>>>>

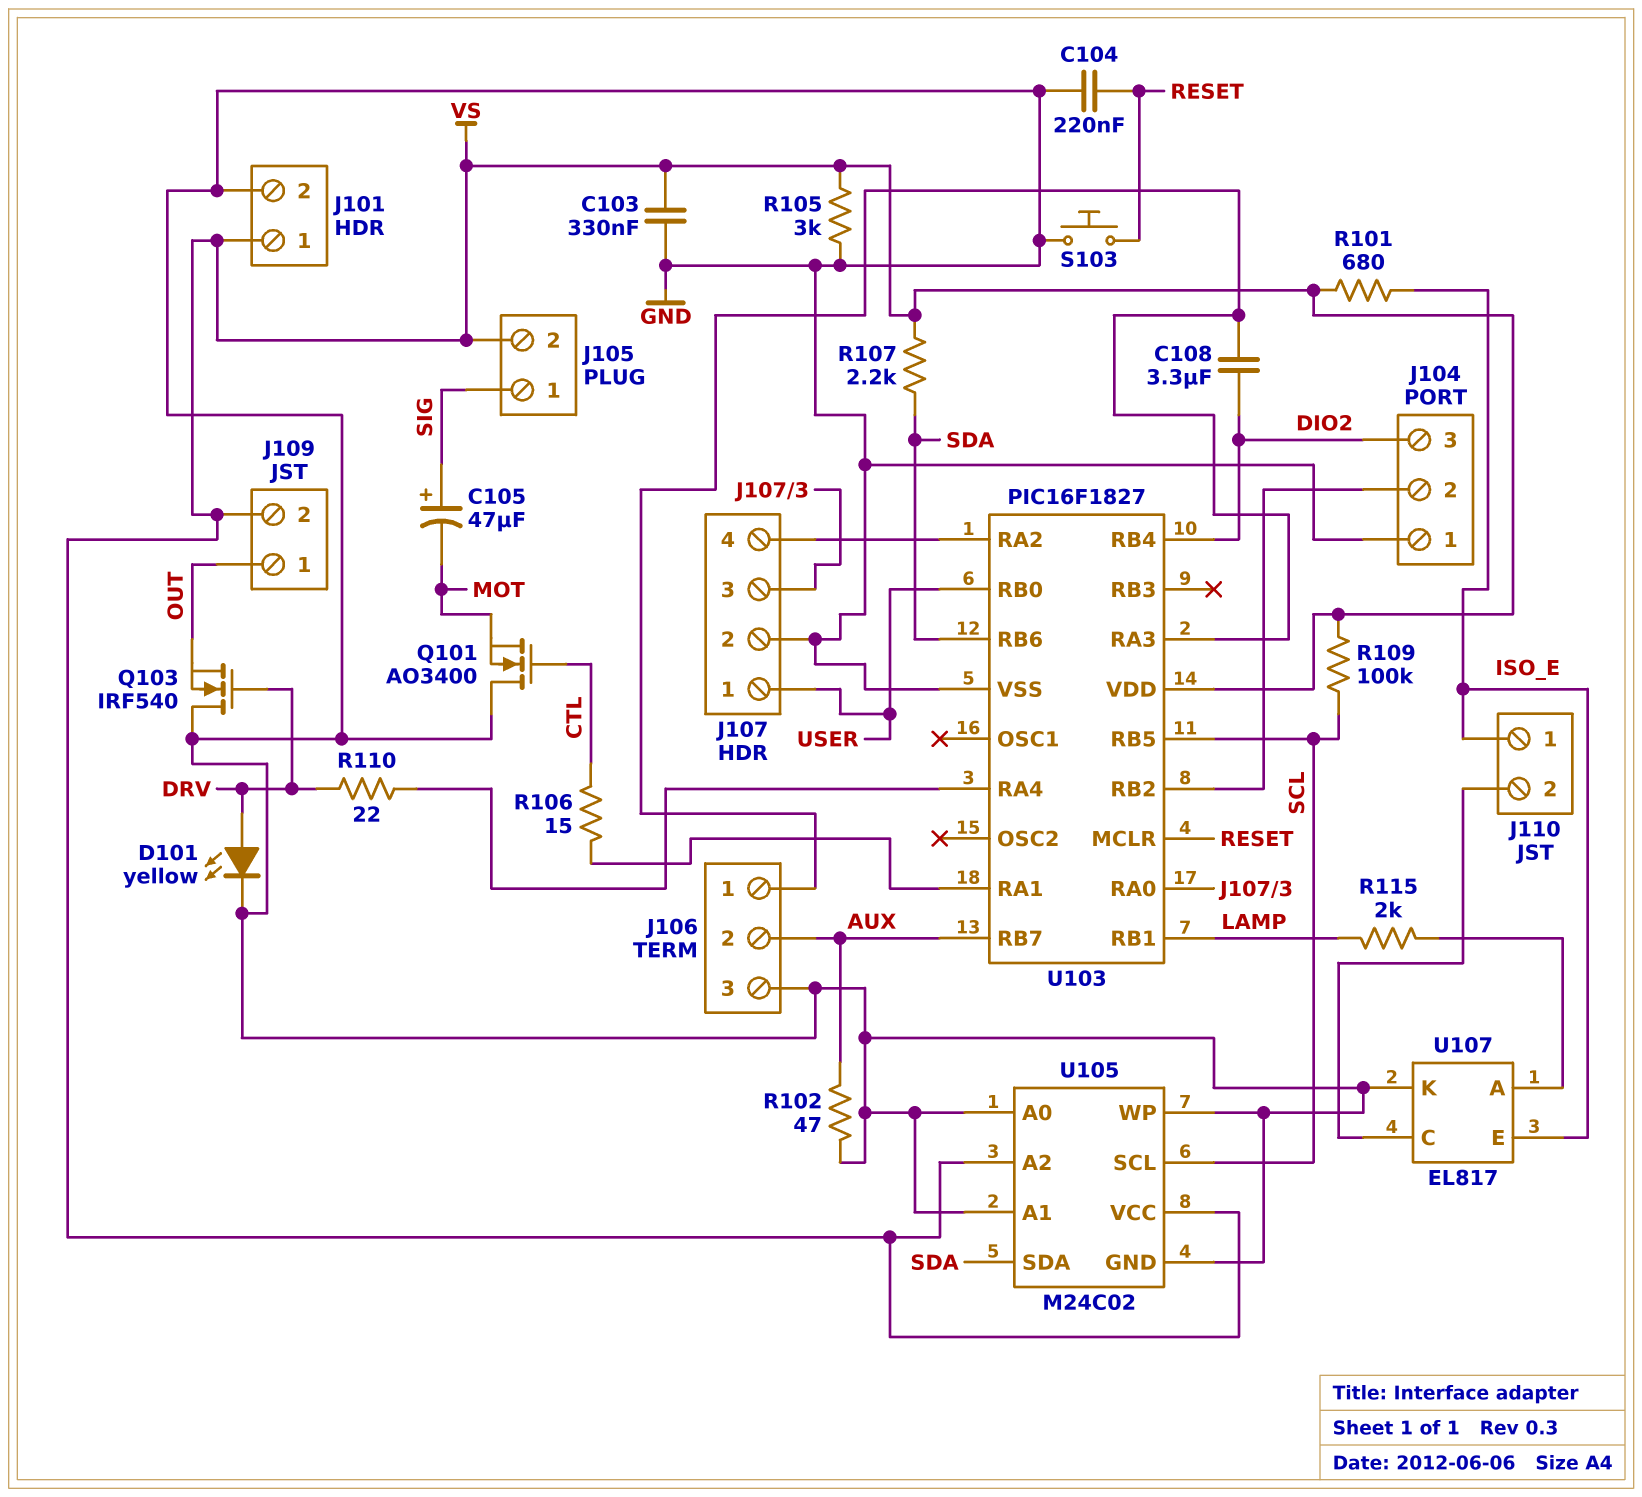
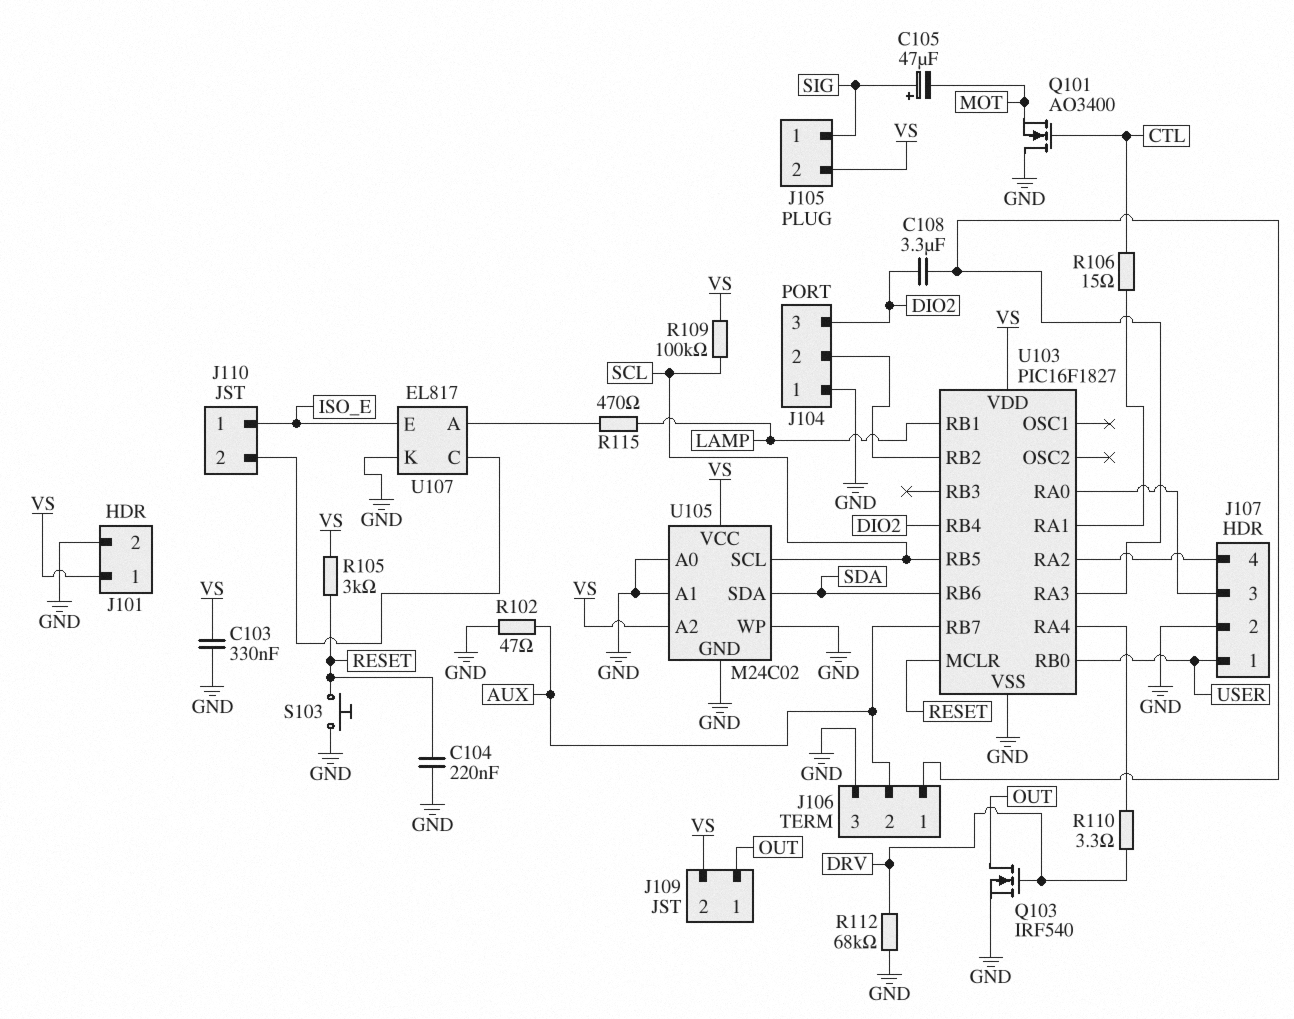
D101: LED yellow (A DRV, K GND) -> none
Q103: NMOS IRF540 (G DRV, D GND, S OUT) -> NMOS IRF540 (G DRV, D OUT, S GND)
R101: 680 (ISO_E, VS) -> none
R105: 3k (GND, VS) -> 3k (RESET, VS)
R107: 2.2k (SDA, VS) -> none
R110: 22 (DRV, U103/RA4) -> 3.3 (DRV, U103/RA4)
R112: none -> 68k (DRV, GND)
R115: 2k (LAMP, U107/A) -> 470 (LAMP, U107/A)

<<<<

## Your objective
Check each line of the records for the word "none", and show the lines that contain it.

## Task answer
D101: LED yellow (A DRV, K GND) -> none
R101: 680 (ISO_E, VS) -> none
R107: 2.2k (SDA, VS) -> none
R112: none -> 68k (DRV, GND)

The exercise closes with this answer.